**About this task**
From the first line to the last, copy the data exactly and drop the pictures.

**Exercise inputs**
---

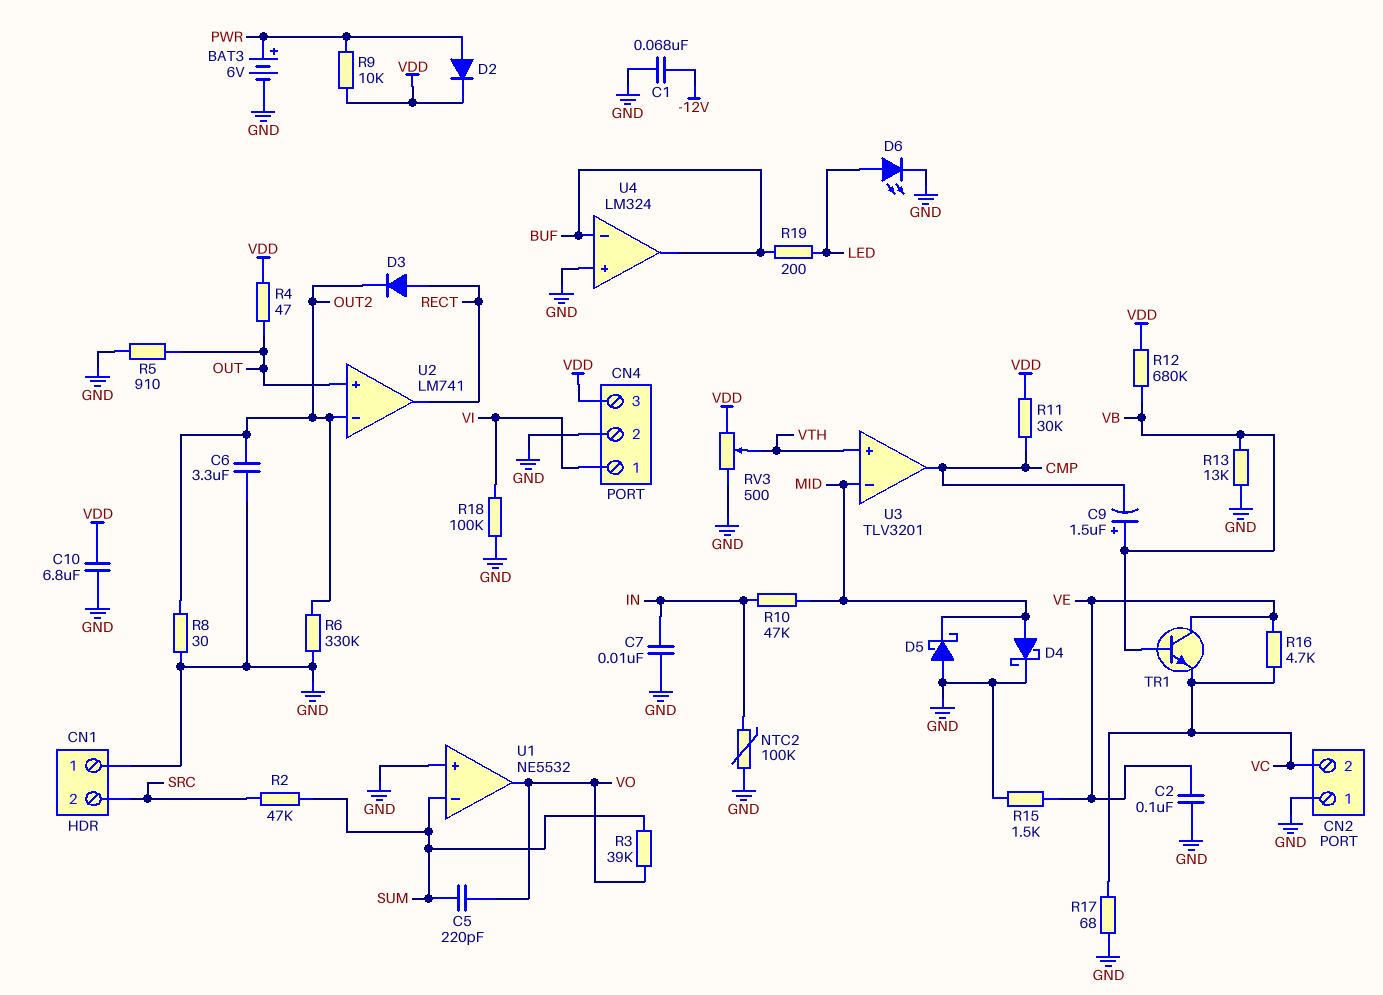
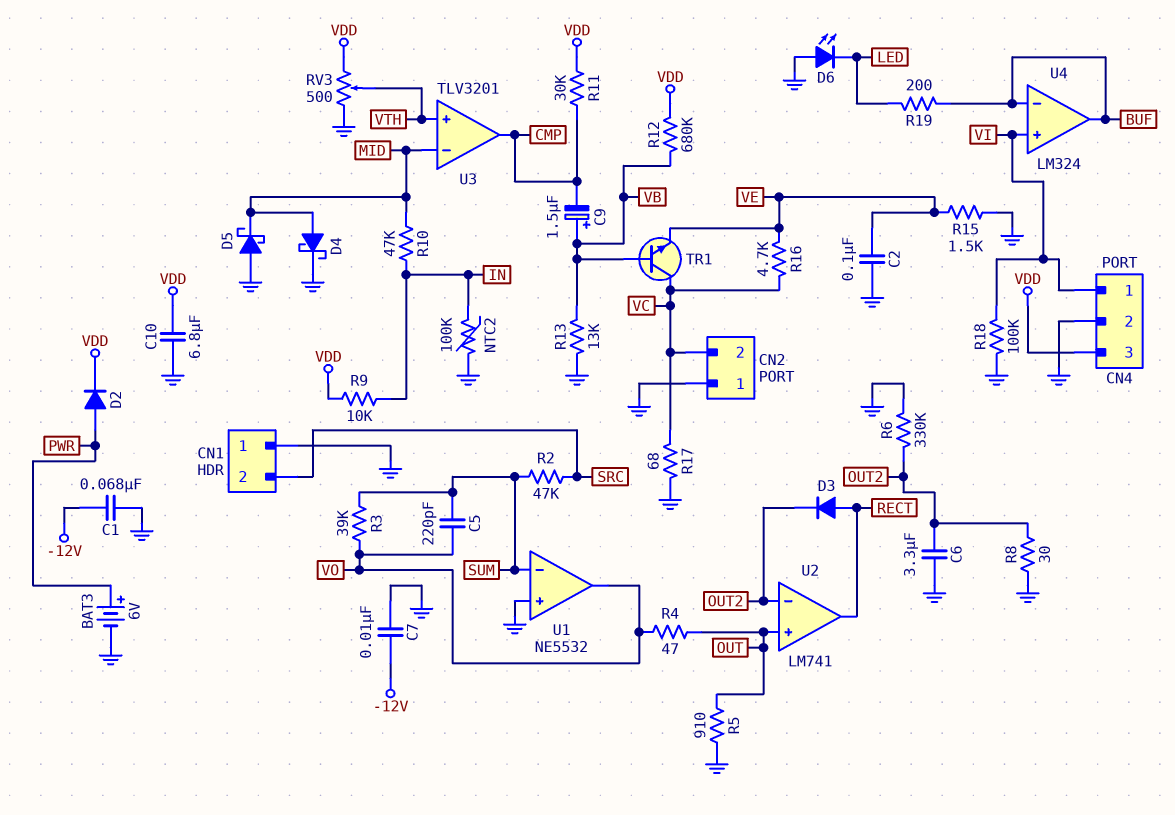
C7: 10nF (GND, IN) -> 10nF (-12V, GND)
D6: LED (A LED, K GND) -> LED (A GND, K LED)
R4: 47 (OUT, VDD) -> 47 (OUT, VO)
R9: 10k (PWR, VDD) -> 10k (IN, VDD)
TR1: NPN (B VB, C VE, E VC) -> NPN (B VB, C VC, E VE)
U4 pin in+: GND -> VI

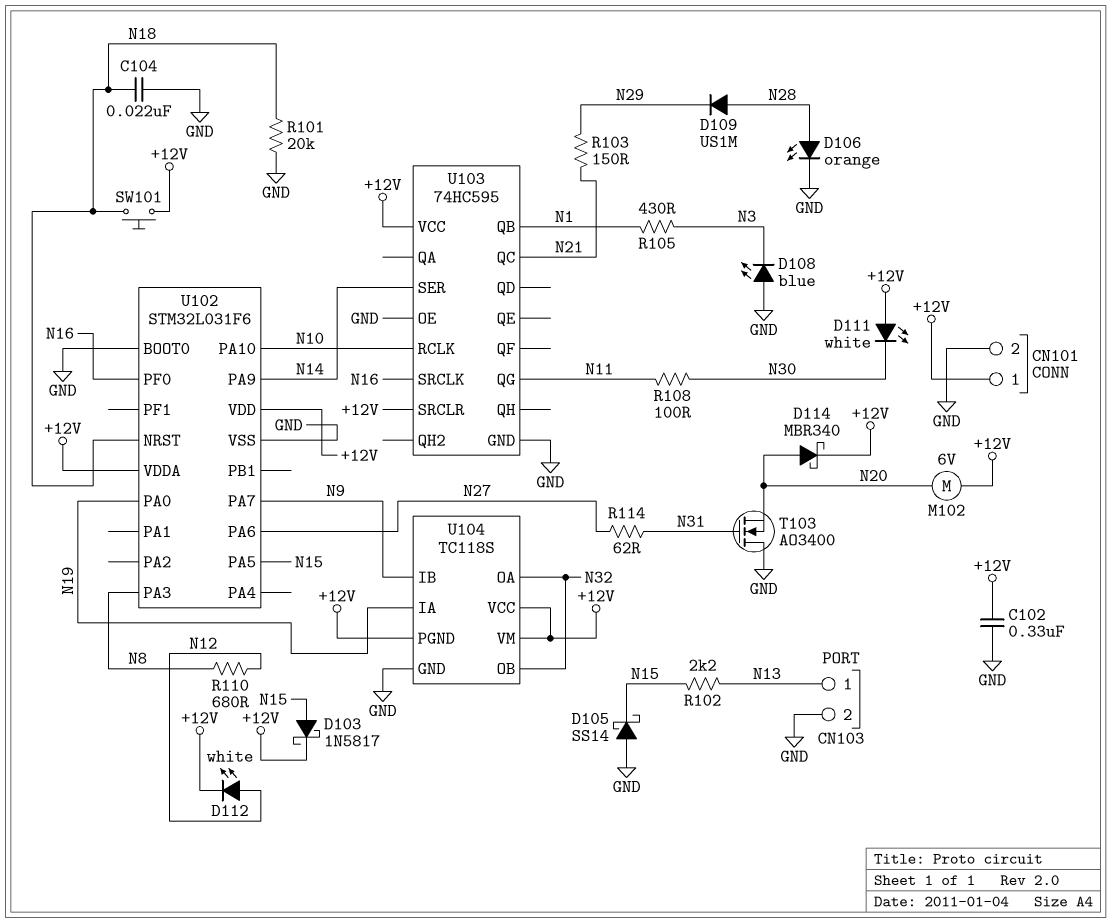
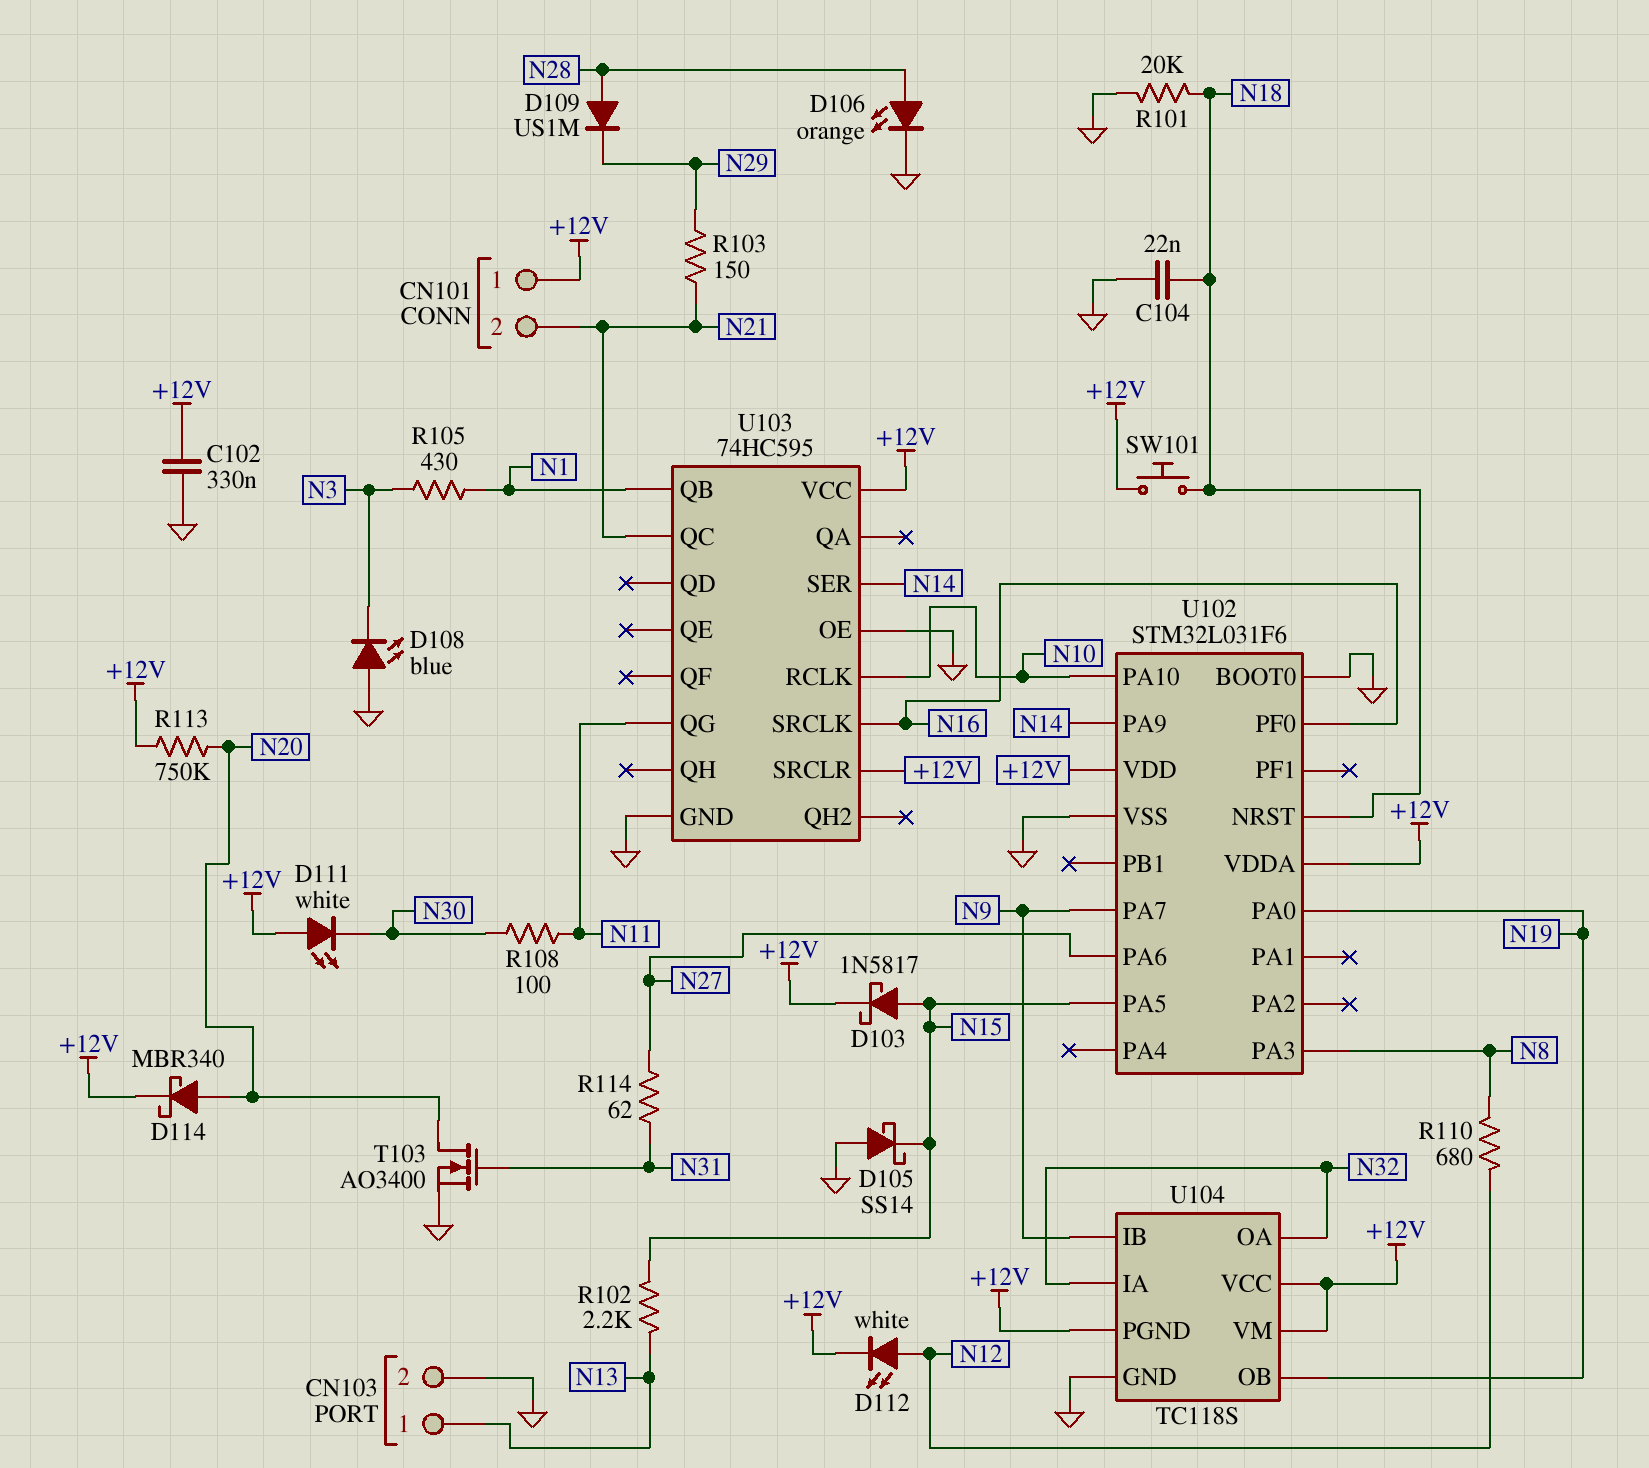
CN101 pin 2: GND -> N21
M102: motor 6V (+12V, N20) -> none
R113: none -> 750k (+12V, N20)
T103: NMOS AO3400 (G N31, D GND, S N20) -> NMOS AO3400 (G N31, D N20, S GND)
U104 pin IA: N19 -> N32
U104 pin OB: N32 -> N19

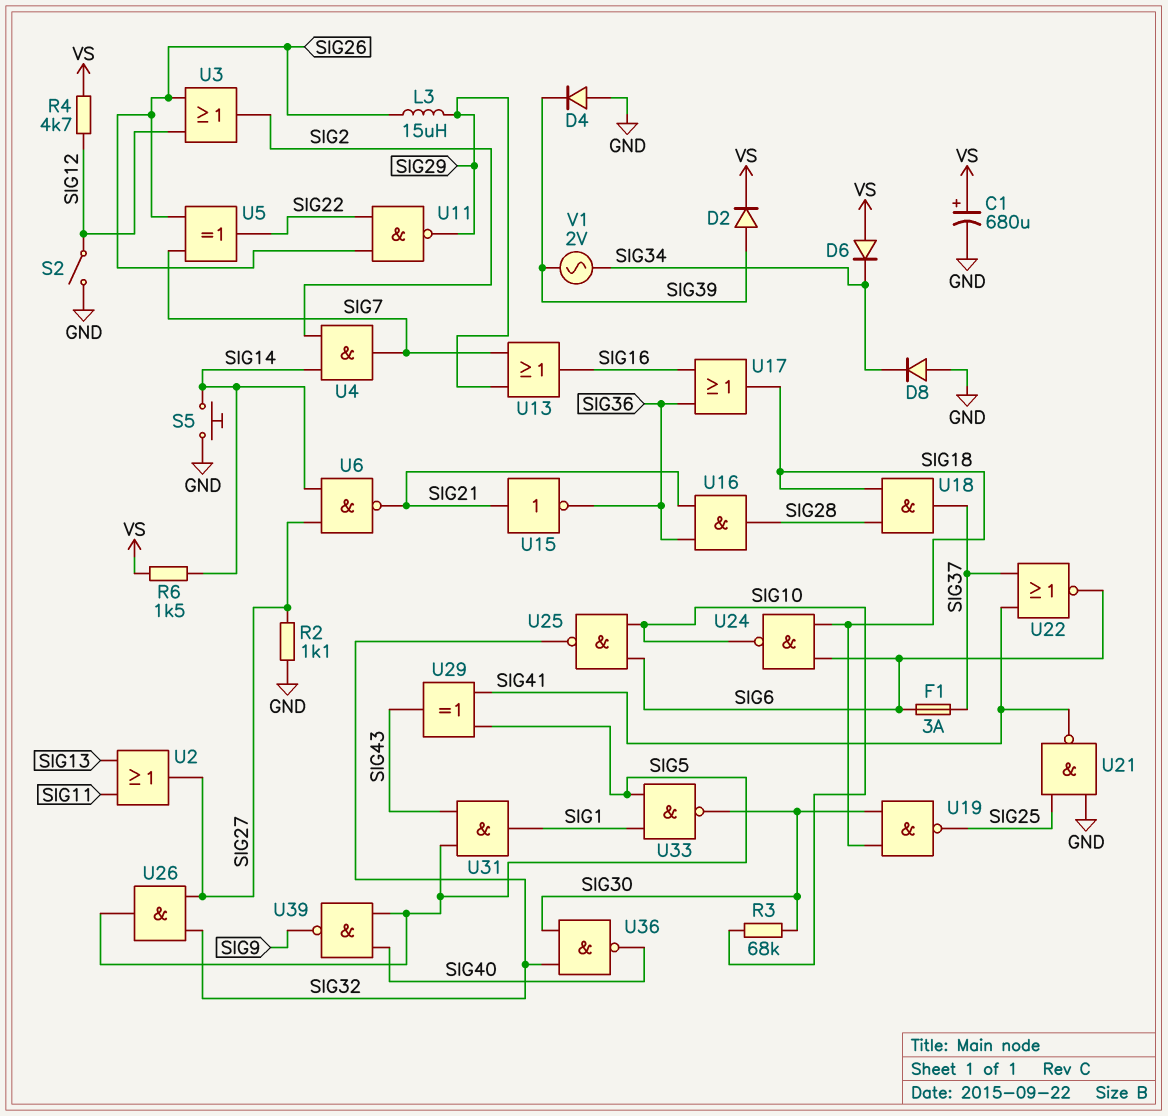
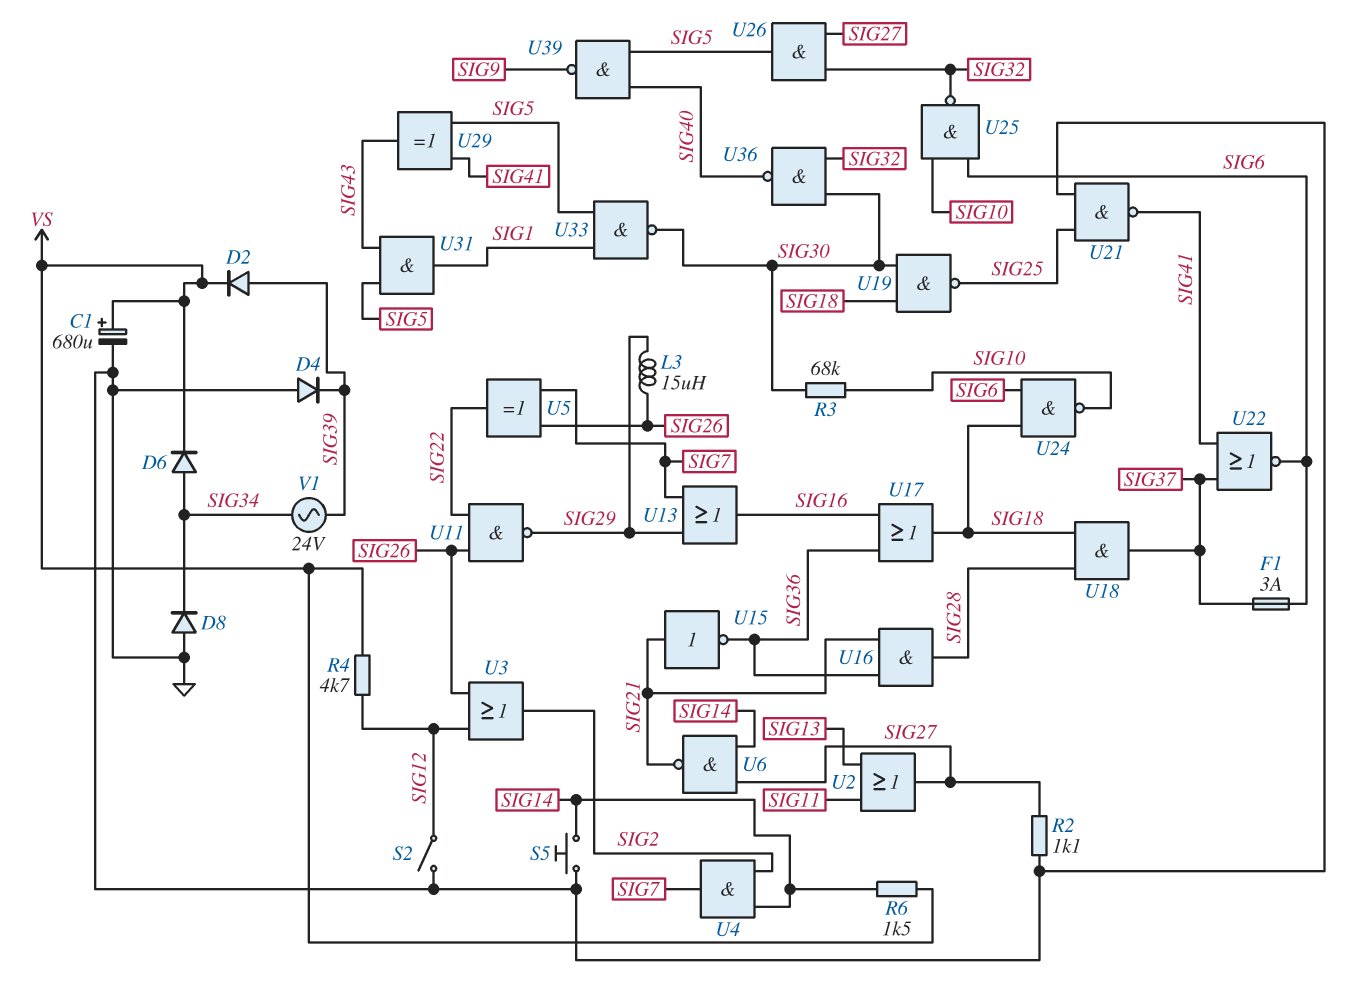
D6: diode (A VS, K SIG34) -> diode (A SIG34, K VS)
V1: AC 2V (SIG34, SIG39) -> AC 24V (SIG34, SIG39)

---

**Problem solution**
C7: 10nF (GND, IN) -> 10nF (-12V, GND)
D6: LED (A LED, K GND) -> LED (A GND, K LED)
R4: 47 (OUT, VDD) -> 47 (OUT, VO)
R9: 10k (PWR, VDD) -> 10k (IN, VDD)
TR1: NPN (B VB, C VE, E VC) -> NPN (B VB, C VC, E VE)
U4 pin in+: GND -> VI

CN101 pin 2: GND -> N21
M102: motor 6V (+12V, N20) -> none
R113: none -> 750k (+12V, N20)
T103: NMOS AO3400 (G N31, D GND, S N20) -> NMOS AO3400 (G N31, D N20, S GND)
U104 pin IA: N19 -> N32
U104 pin OB: N32 -> N19

D6: diode (A VS, K SIG34) -> diode (A SIG34, K VS)
V1: AC 2V (SIG34, SIG39) -> AC 24V (SIG34, SIG39)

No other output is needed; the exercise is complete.